Task directions: Print, exactly as written, the line in the entries below that contains "white cheese: 3 -> 2" and every line after it up to and including the last. Omit pictures.

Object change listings
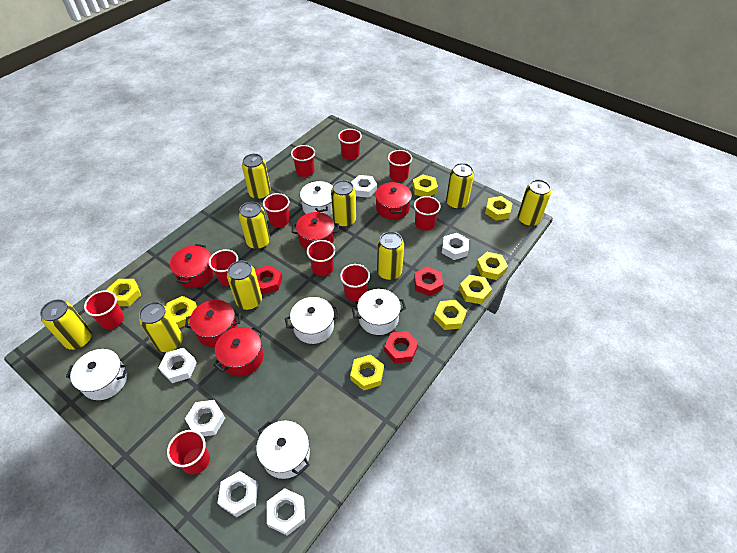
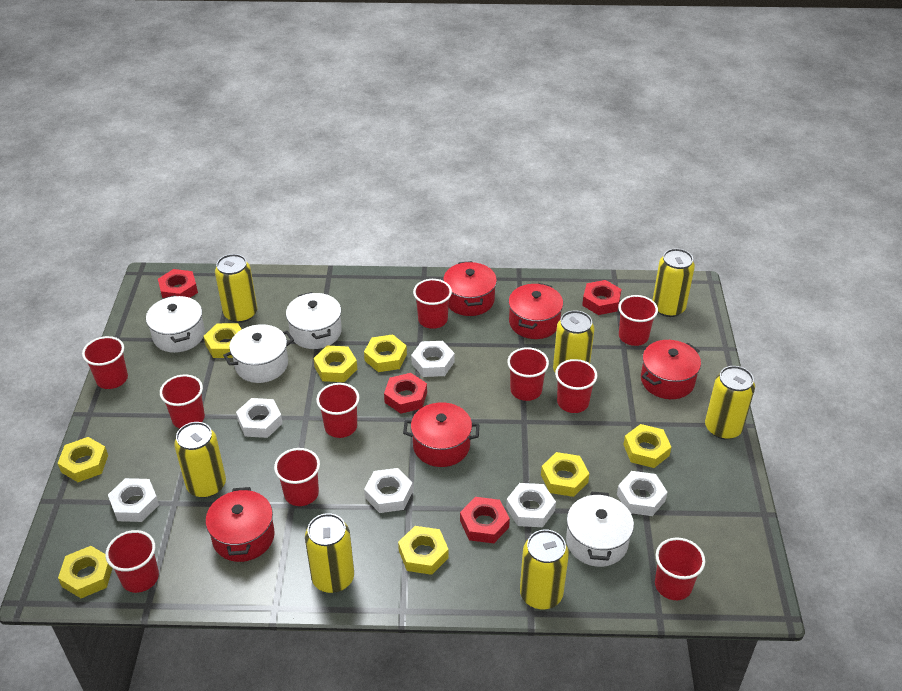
red nut: 3 -> 4
white pot: 5 -> 4
yellow can: 9 -> 7

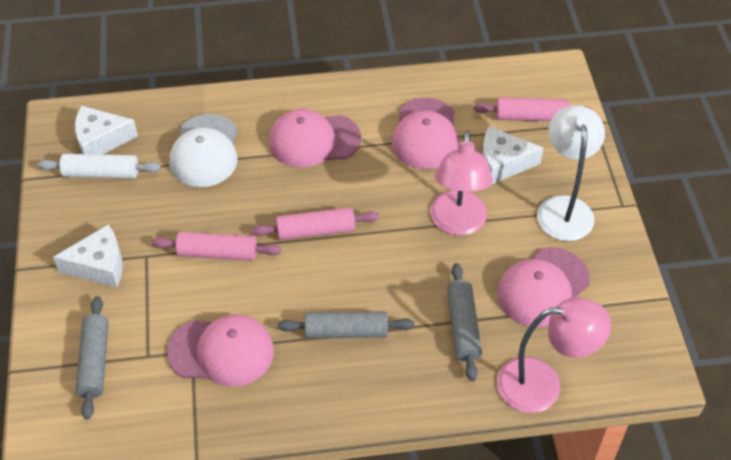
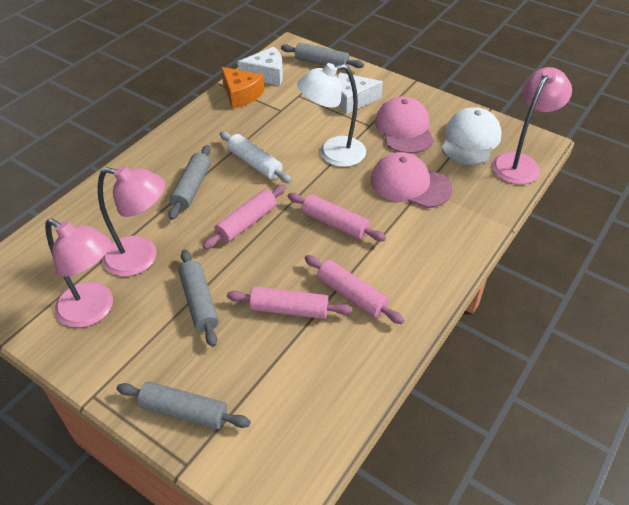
grey rolling pin: 3 -> 4
orange cheese: 0 -> 1
pink cap: 4 -> 2
pink lamp: 2 -> 3
pink rolling pin: 3 -> 4
white cheese: 3 -> 2

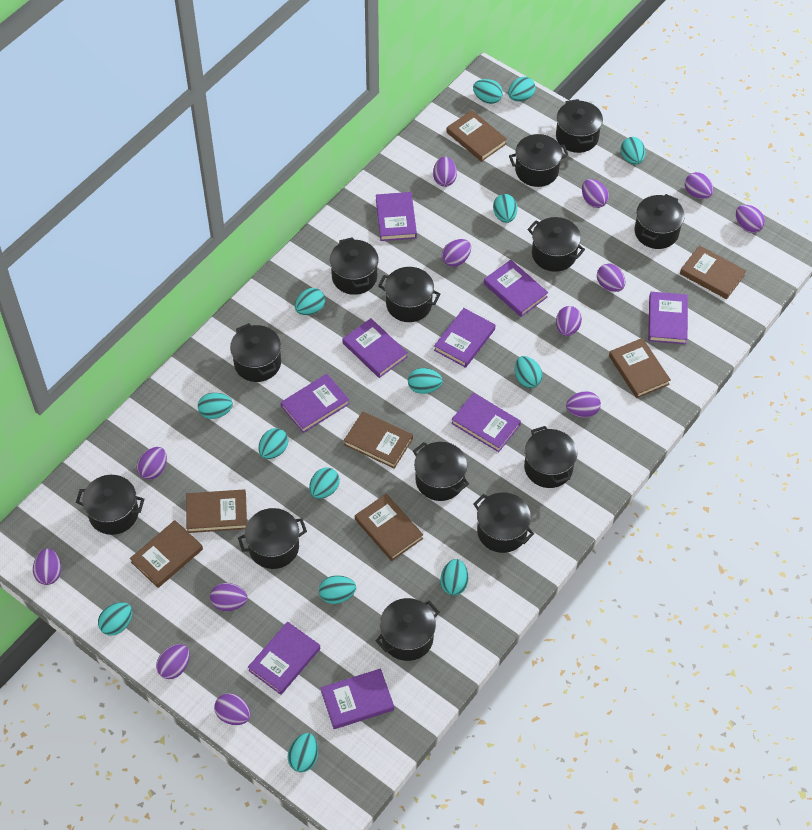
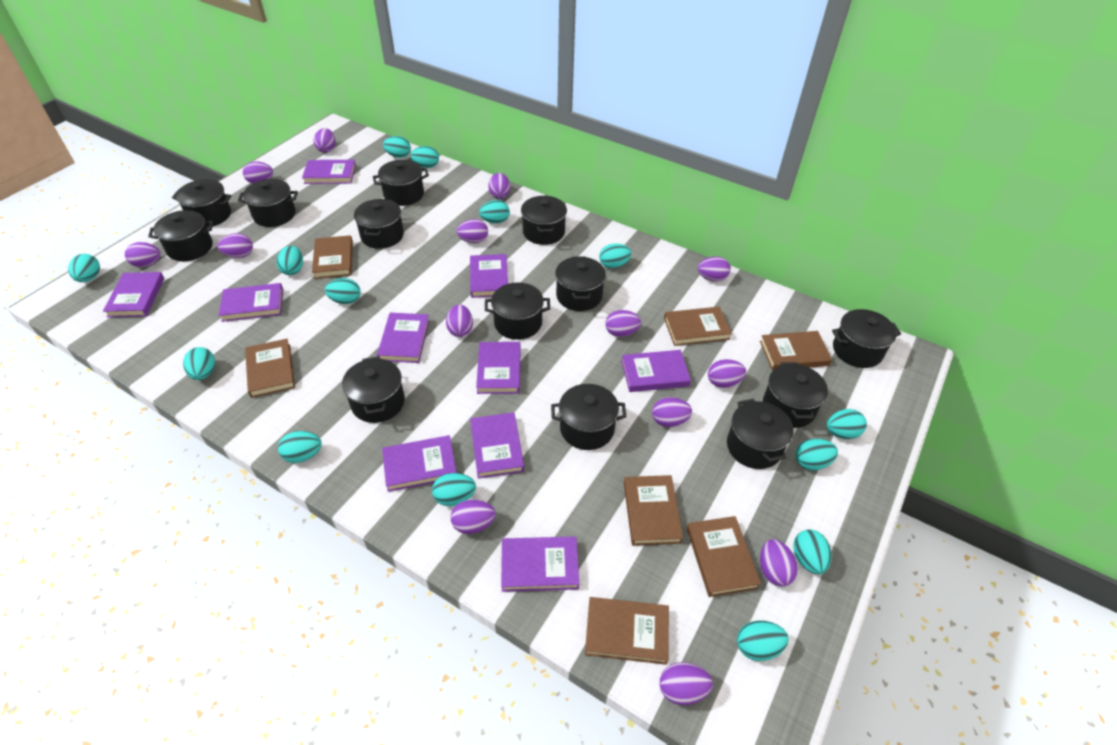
purple book: 9 -> 10
purple egg: 13 -> 14

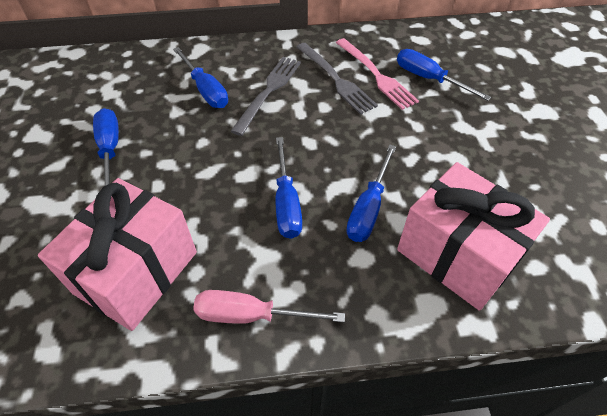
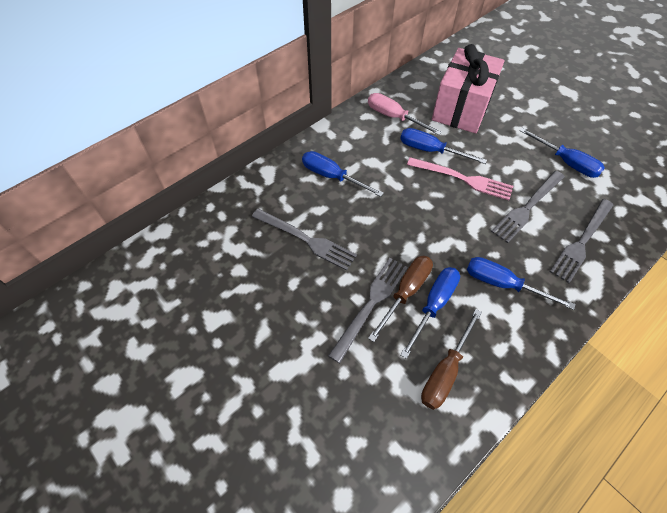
brown screwdriver: 0 -> 2
grey fork: 2 -> 4
pink gift: 2 -> 1

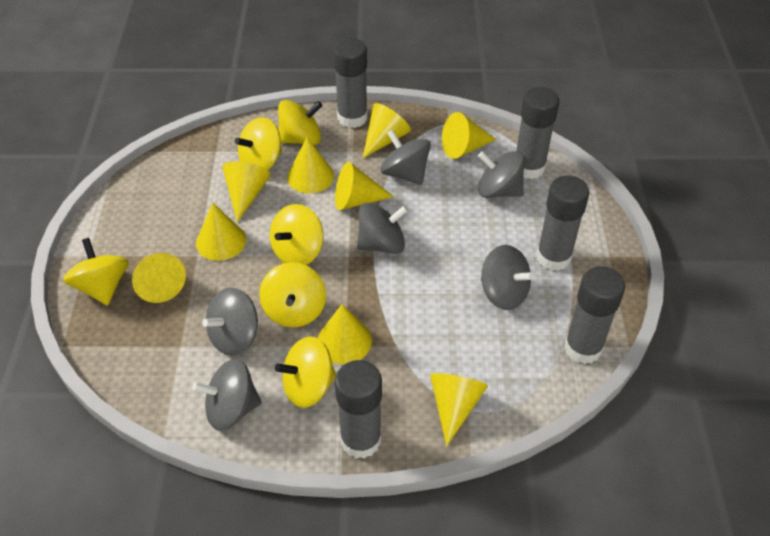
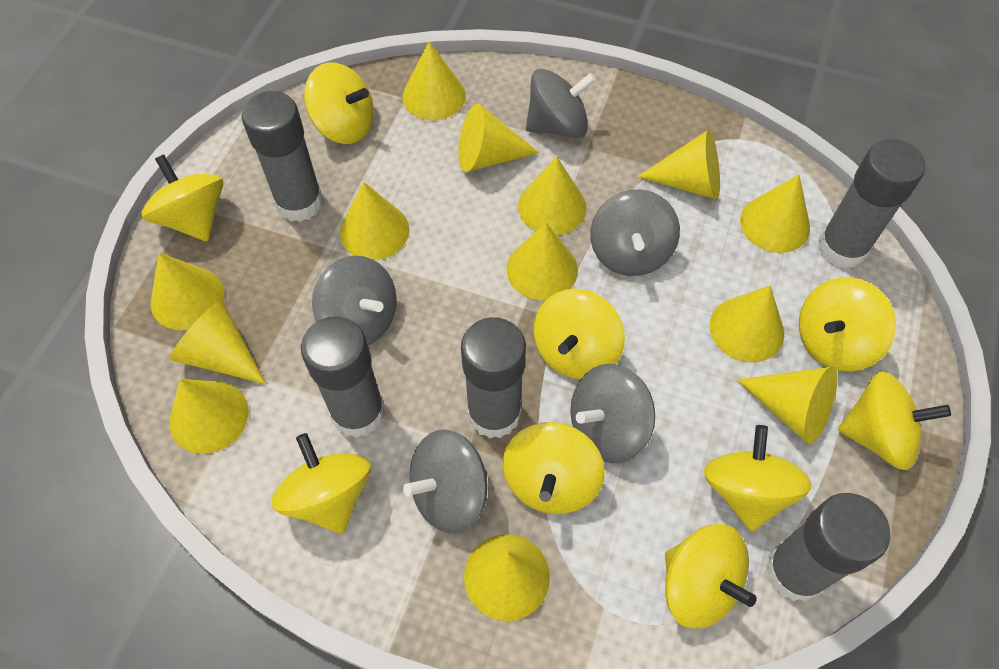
grey spinning top: 6 -> 5
yellow cone: 9 -> 13
yellow spinning top: 6 -> 9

Solved problem:
white cheese: 3 -> 2

purple book: 9 -> 10
purple egg: 13 -> 14

brown screwdriver: 0 -> 2
grey fork: 2 -> 4
pink gift: 2 -> 1

grey spinning top: 6 -> 5
yellow cone: 9 -> 13
yellow spinning top: 6 -> 9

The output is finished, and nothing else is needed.